**Prompt**
Among the entries below, take the line with "brown arrow: (246, 139)" and the line with "black semicircle: (135, 260)", and output them and every line between them exactly, with nothing else.

### Exercise inputs

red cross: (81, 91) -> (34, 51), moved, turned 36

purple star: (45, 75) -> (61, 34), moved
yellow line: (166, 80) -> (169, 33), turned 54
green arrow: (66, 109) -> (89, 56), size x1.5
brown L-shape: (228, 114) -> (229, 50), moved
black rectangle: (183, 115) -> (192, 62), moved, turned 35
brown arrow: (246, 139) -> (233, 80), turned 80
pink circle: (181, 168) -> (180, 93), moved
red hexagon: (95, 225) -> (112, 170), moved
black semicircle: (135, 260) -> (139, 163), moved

######
### Exercise inputs

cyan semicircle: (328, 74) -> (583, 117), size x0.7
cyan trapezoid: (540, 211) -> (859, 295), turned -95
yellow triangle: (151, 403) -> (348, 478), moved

######

**Expected output**
brown arrow: (246, 139) -> (233, 80), turned 80
pink circle: (181, 168) -> (180, 93), moved
red hexagon: (95, 225) -> (112, 170), moved
black semicircle: (135, 260) -> (139, 163), moved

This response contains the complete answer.